### Task to carry out
Send back the listing, word for word.

### Records provided
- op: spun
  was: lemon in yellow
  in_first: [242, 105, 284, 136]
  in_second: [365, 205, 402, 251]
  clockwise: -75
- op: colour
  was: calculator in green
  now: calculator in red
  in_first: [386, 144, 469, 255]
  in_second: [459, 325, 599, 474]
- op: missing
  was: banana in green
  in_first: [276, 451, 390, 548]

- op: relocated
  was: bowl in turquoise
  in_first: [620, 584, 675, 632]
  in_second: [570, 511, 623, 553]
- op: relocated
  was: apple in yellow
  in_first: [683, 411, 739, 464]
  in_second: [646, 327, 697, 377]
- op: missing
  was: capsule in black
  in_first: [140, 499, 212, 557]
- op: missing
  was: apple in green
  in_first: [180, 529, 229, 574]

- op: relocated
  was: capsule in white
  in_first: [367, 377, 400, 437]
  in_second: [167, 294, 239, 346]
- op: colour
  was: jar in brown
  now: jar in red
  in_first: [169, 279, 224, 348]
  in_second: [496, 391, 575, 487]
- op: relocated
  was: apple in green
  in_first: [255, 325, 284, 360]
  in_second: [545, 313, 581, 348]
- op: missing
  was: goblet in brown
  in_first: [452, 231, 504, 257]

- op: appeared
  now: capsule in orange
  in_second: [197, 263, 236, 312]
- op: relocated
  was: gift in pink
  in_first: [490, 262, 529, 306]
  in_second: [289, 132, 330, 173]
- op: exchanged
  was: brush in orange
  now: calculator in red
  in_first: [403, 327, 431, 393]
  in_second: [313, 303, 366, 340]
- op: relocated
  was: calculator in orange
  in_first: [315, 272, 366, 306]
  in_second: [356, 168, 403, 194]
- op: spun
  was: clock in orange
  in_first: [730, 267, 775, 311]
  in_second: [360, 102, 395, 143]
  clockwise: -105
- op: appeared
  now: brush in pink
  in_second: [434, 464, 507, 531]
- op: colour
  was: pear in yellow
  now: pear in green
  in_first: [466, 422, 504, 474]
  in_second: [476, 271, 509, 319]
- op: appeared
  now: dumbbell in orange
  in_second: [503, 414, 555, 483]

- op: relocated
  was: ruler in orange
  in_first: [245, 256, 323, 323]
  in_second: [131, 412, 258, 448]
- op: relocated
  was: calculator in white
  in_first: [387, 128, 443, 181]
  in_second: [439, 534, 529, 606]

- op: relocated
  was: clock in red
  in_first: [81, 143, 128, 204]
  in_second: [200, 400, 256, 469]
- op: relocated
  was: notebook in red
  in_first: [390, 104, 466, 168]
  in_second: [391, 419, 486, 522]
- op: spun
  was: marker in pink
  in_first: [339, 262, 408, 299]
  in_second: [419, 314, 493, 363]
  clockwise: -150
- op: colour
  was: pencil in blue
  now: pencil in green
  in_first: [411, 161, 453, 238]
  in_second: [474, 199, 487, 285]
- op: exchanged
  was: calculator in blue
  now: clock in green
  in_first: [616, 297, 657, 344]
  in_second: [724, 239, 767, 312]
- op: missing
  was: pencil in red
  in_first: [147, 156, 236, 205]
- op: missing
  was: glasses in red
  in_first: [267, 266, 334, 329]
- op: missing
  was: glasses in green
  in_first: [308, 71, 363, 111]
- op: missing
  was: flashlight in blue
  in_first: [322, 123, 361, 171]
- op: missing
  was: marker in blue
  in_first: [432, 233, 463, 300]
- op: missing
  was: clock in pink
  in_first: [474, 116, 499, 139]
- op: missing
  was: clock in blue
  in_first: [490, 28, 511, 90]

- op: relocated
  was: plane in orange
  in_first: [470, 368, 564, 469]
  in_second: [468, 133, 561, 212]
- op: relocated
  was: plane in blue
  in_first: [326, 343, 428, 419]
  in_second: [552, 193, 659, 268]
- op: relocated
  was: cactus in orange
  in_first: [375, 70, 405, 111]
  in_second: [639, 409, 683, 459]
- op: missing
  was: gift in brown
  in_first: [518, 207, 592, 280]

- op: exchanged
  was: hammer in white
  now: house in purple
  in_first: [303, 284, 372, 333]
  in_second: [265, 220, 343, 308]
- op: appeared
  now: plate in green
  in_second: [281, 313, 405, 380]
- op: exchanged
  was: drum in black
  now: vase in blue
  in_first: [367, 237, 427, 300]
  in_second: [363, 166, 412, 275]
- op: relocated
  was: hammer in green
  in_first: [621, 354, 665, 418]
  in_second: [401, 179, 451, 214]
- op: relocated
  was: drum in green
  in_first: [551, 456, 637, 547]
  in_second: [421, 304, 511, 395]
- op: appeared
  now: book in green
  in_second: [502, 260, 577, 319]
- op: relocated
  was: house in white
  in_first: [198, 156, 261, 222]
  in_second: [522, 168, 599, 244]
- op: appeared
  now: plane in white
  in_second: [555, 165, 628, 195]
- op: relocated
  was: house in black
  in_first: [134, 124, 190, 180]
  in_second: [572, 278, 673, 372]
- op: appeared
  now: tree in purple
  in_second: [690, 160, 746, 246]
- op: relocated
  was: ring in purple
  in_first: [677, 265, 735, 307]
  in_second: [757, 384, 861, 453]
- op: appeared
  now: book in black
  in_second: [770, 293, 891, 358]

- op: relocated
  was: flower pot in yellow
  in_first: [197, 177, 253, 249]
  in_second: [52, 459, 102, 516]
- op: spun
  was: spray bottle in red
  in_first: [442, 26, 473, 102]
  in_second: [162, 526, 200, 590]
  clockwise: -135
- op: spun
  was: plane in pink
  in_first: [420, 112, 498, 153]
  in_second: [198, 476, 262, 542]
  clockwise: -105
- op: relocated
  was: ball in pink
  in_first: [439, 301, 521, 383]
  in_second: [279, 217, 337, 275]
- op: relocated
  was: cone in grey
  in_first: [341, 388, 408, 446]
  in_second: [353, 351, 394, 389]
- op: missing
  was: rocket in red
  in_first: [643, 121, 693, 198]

### Response for this exercise
- op: spun
  was: lemon in yellow
  in_first: [242, 105, 284, 136]
  in_second: [365, 205, 402, 251]
  clockwise: -75
- op: colour
  was: calculator in green
  now: calculator in red
  in_first: [386, 144, 469, 255]
  in_second: [459, 325, 599, 474]
- op: missing
  was: banana in green
  in_first: [276, 451, 390, 548]

- op: relocated
  was: bowl in turquoise
  in_first: [620, 584, 675, 632]
  in_second: [570, 511, 623, 553]
- op: relocated
  was: apple in yellow
  in_first: [683, 411, 739, 464]
  in_second: [646, 327, 697, 377]
- op: missing
  was: capsule in black
  in_first: [140, 499, 212, 557]
- op: missing
  was: apple in green
  in_first: [180, 529, 229, 574]

- op: relocated
  was: capsule in white
  in_first: [367, 377, 400, 437]
  in_second: [167, 294, 239, 346]
- op: colour
  was: jar in brown
  now: jar in red
  in_first: [169, 279, 224, 348]
  in_second: [496, 391, 575, 487]
- op: relocated
  was: apple in green
  in_first: [255, 325, 284, 360]
  in_second: [545, 313, 581, 348]
- op: missing
  was: goblet in brown
  in_first: [452, 231, 504, 257]

- op: appeared
  now: capsule in orange
  in_second: [197, 263, 236, 312]
- op: relocated
  was: gift in pink
  in_first: [490, 262, 529, 306]
  in_second: [289, 132, 330, 173]
- op: exchanged
  was: brush in orange
  now: calculator in red
  in_first: [403, 327, 431, 393]
  in_second: [313, 303, 366, 340]
- op: relocated
  was: calculator in orange
  in_first: [315, 272, 366, 306]
  in_second: [356, 168, 403, 194]
- op: spun
  was: clock in orange
  in_first: [730, 267, 775, 311]
  in_second: [360, 102, 395, 143]
  clockwise: -105
- op: appeared
  now: brush in pink
  in_second: [434, 464, 507, 531]
- op: colour
  was: pear in yellow
  now: pear in green
  in_first: [466, 422, 504, 474]
  in_second: [476, 271, 509, 319]
- op: appeared
  now: dumbbell in orange
  in_second: [503, 414, 555, 483]

- op: relocated
  was: ruler in orange
  in_first: [245, 256, 323, 323]
  in_second: [131, 412, 258, 448]
- op: relocated
  was: calculator in white
  in_first: [387, 128, 443, 181]
  in_second: [439, 534, 529, 606]

- op: relocated
  was: clock in red
  in_first: [81, 143, 128, 204]
  in_second: [200, 400, 256, 469]
- op: relocated
  was: notebook in red
  in_first: [390, 104, 466, 168]
  in_second: [391, 419, 486, 522]
- op: spun
  was: marker in pink
  in_first: [339, 262, 408, 299]
  in_second: [419, 314, 493, 363]
  clockwise: -150
- op: colour
  was: pencil in blue
  now: pencil in green
  in_first: [411, 161, 453, 238]
  in_second: [474, 199, 487, 285]
- op: exchanged
  was: calculator in blue
  now: clock in green
  in_first: [616, 297, 657, 344]
  in_second: [724, 239, 767, 312]
- op: missing
  was: pencil in red
  in_first: [147, 156, 236, 205]
- op: missing
  was: glasses in red
  in_first: [267, 266, 334, 329]
- op: missing
  was: glasses in green
  in_first: [308, 71, 363, 111]
- op: missing
  was: flashlight in blue
  in_first: [322, 123, 361, 171]
- op: missing
  was: marker in blue
  in_first: [432, 233, 463, 300]
- op: missing
  was: clock in pink
  in_first: [474, 116, 499, 139]
- op: missing
  was: clock in blue
  in_first: [490, 28, 511, 90]

- op: relocated
  was: plane in orange
  in_first: [470, 368, 564, 469]
  in_second: [468, 133, 561, 212]
- op: relocated
  was: plane in blue
  in_first: [326, 343, 428, 419]
  in_second: [552, 193, 659, 268]
- op: relocated
  was: cactus in orange
  in_first: [375, 70, 405, 111]
  in_second: [639, 409, 683, 459]
- op: missing
  was: gift in brown
  in_first: [518, 207, 592, 280]

- op: exchanged
  was: hammer in white
  now: house in purple
  in_first: [303, 284, 372, 333]
  in_second: [265, 220, 343, 308]
- op: appeared
  now: plate in green
  in_second: [281, 313, 405, 380]
- op: exchanged
  was: drum in black
  now: vase in blue
  in_first: [367, 237, 427, 300]
  in_second: [363, 166, 412, 275]
- op: relocated
  was: hammer in green
  in_first: [621, 354, 665, 418]
  in_second: [401, 179, 451, 214]
- op: relocated
  was: drum in green
  in_first: [551, 456, 637, 547]
  in_second: [421, 304, 511, 395]
- op: appeared
  now: book in green
  in_second: [502, 260, 577, 319]
- op: relocated
  was: house in white
  in_first: [198, 156, 261, 222]
  in_second: [522, 168, 599, 244]
- op: appeared
  now: plane in white
  in_second: [555, 165, 628, 195]
- op: relocated
  was: house in black
  in_first: [134, 124, 190, 180]
  in_second: [572, 278, 673, 372]
- op: appeared
  now: tree in purple
  in_second: [690, 160, 746, 246]
- op: relocated
  was: ring in purple
  in_first: [677, 265, 735, 307]
  in_second: [757, 384, 861, 453]
- op: appeared
  now: book in black
  in_second: [770, 293, 891, 358]

- op: relocated
  was: flower pot in yellow
  in_first: [197, 177, 253, 249]
  in_second: [52, 459, 102, 516]
- op: spun
  was: spray bottle in red
  in_first: [442, 26, 473, 102]
  in_second: [162, 526, 200, 590]
  clockwise: -135
- op: spun
  was: plane in pink
  in_first: [420, 112, 498, 153]
  in_second: [198, 476, 262, 542]
  clockwise: -105
- op: relocated
  was: ball in pink
  in_first: [439, 301, 521, 383]
  in_second: [279, 217, 337, 275]
- op: relocated
  was: cone in grey
  in_first: [341, 388, 408, 446]
  in_second: [353, 351, 394, 389]
- op: missing
  was: rocket in red
  in_first: [643, 121, 693, 198]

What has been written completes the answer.